───── Given records ─────

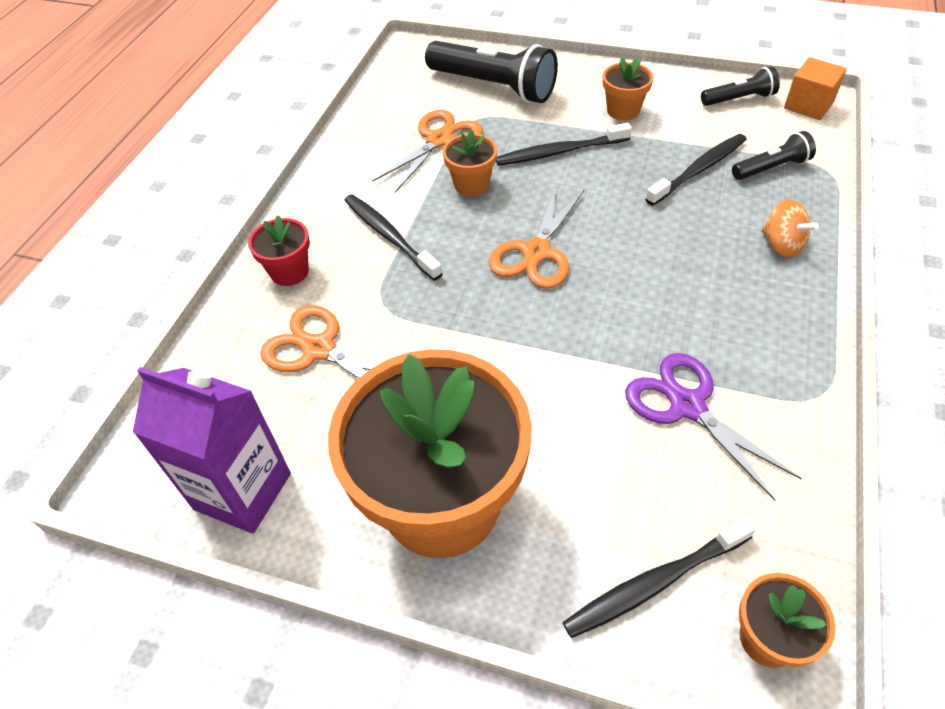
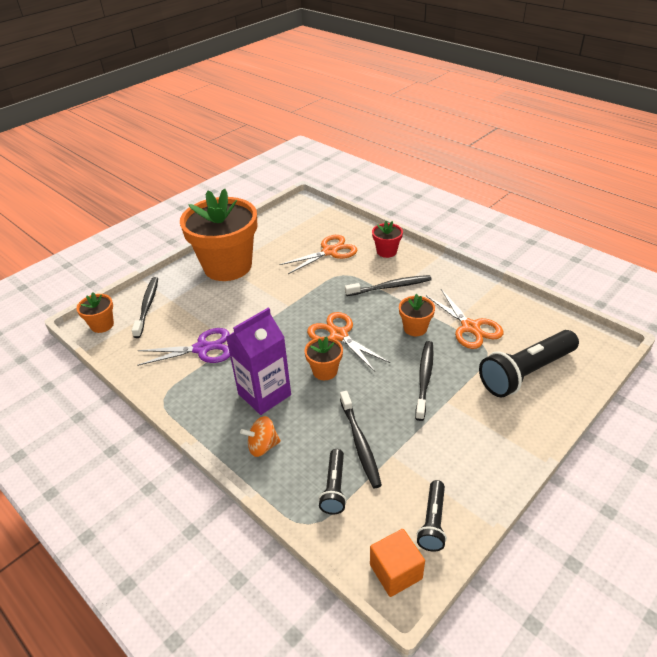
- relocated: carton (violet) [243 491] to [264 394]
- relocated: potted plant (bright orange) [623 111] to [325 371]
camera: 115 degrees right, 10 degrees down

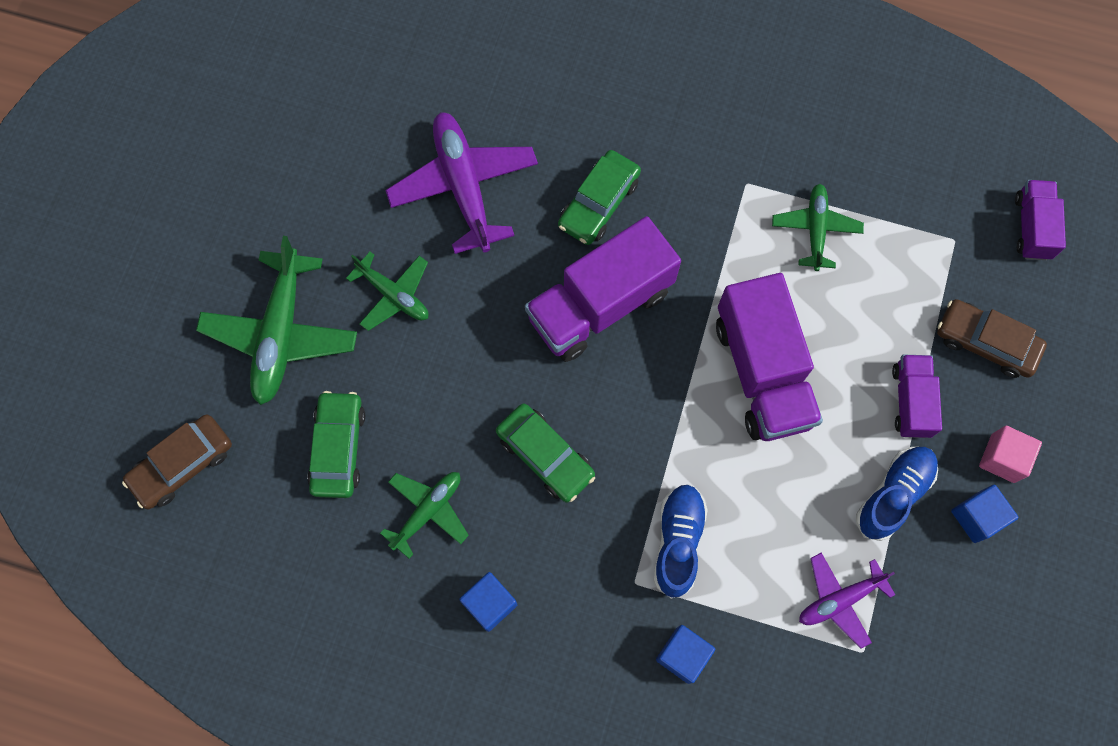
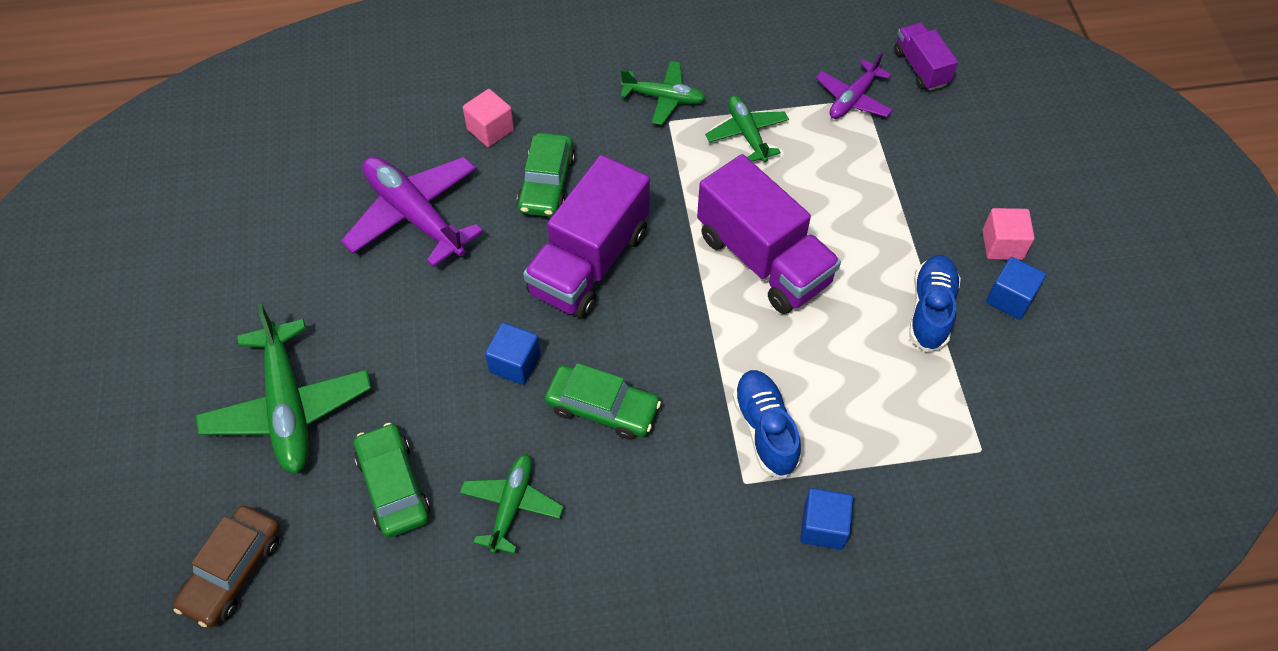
- appeared: solid cube (rosy) [490 129]
- relocated: solid cube (blue) [490 603] to [515 363]
- relocated: toy plane (green) [394 295] to [664 98]
- relocated: toy plane (violet) [839 600] to [853 99]
- missing: lorry (violet) [911 401]
- missing: car (brown) [986 342]
camera: 25 degrees left, 15 degrees down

─────

Problem requirements - What is wanted is the listing, written out exactly, with each picture removed.

Answer to this problem -
- relocated: carton (violet) [243 491] to [264 394]
- relocated: potted plant (bright orange) [623 111] to [325 371]
camera: 115 degrees right, 10 degrees down

- appeared: solid cube (rosy) [490 129]
- relocated: solid cube (blue) [490 603] to [515 363]
- relocated: toy plane (green) [394 295] to [664 98]
- relocated: toy plane (violet) [839 600] to [853 99]
- missing: lorry (violet) [911 401]
- missing: car (brown) [986 342]
camera: 25 degrees left, 15 degrees down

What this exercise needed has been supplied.